### THE PROBLEM
The answer must consist of each line below that holds the word "rectangle", copied as it stands.

===== PROVIDED ENTRIES =====

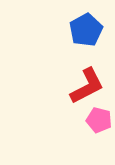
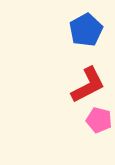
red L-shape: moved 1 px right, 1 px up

=====
===== PROVIDED ENTRIES =====

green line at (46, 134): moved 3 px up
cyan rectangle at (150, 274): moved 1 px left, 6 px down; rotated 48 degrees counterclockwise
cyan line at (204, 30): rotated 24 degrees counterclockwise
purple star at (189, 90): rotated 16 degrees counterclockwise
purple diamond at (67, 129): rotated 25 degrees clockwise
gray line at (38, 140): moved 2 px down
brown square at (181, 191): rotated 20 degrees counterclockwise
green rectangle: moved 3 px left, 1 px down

=====

### RESULT OF THE EXERCISE
cyan rectangle at (150, 274): moved 1 px left, 6 px down; rotated 48 degrees counterclockwise
green rectangle: moved 3 px left, 1 px down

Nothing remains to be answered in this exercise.